• **What you need to do**:
Everything in the listing below should be repeated exactly, apart from the pictures.

• **Dataset excerpt**:
+++

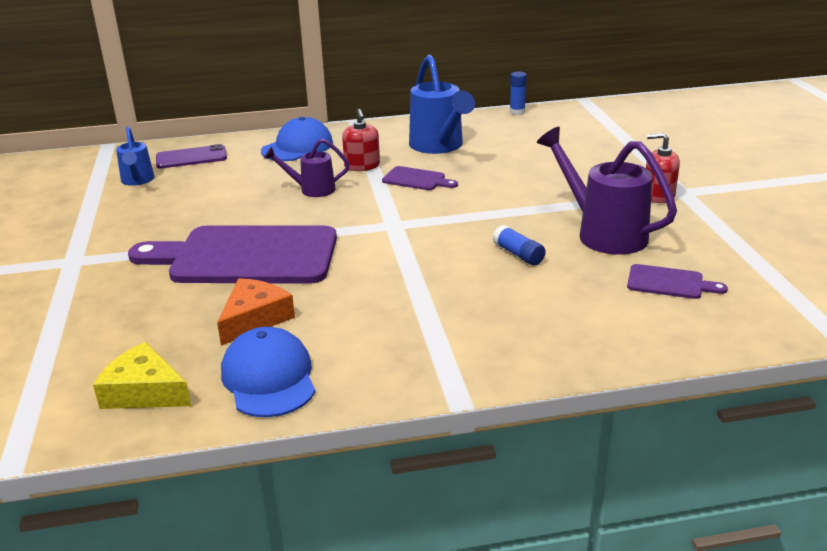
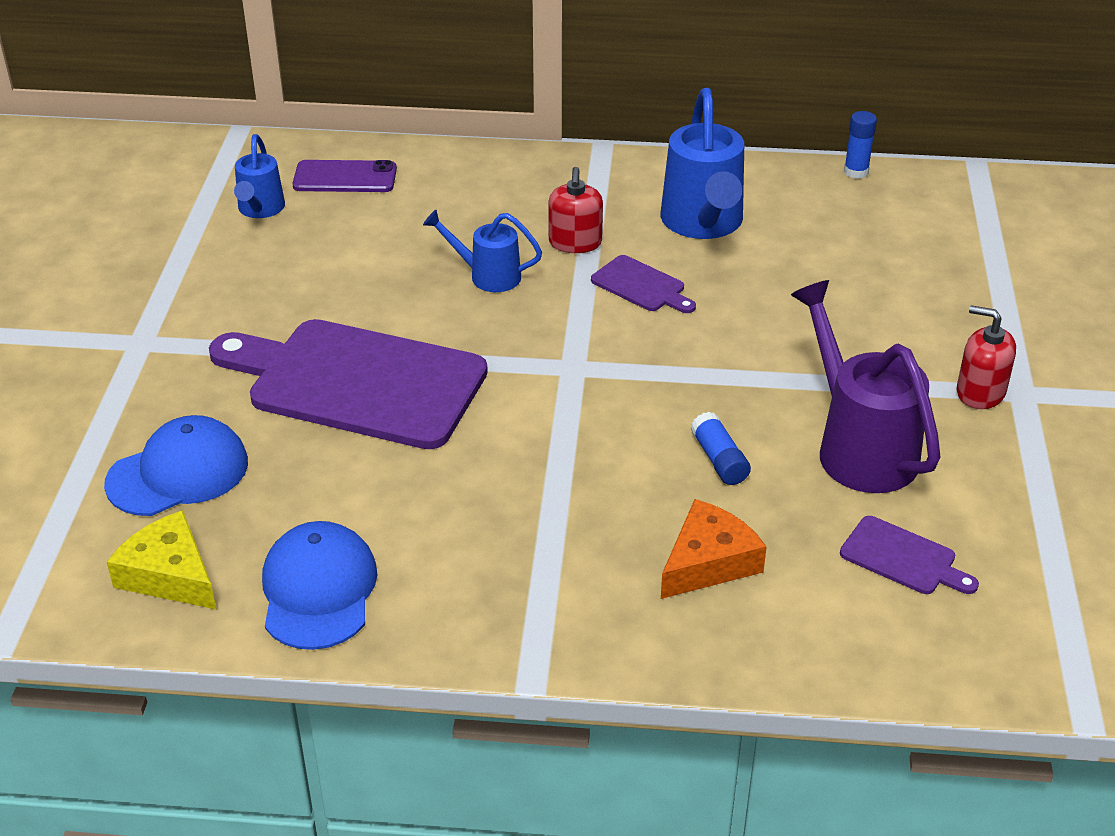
camera: 15 degrees right, 10 degrees up
(254, 319) = (333, 492): orange cheese -> orange cheese (708, 562)
(297, 147) = (498, 185): blue cap -> blue cap (178, 473)
(312, 190) = (488, 276): purple watering can -> blue watering can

+++

• **Result of this exercise**:
camera: 15 degrees right, 10 degrees up
(254, 319) = (333, 492): orange cheese -> orange cheese (708, 562)
(297, 147) = (498, 185): blue cap -> blue cap (178, 473)
(312, 190) = (488, 276): purple watering can -> blue watering can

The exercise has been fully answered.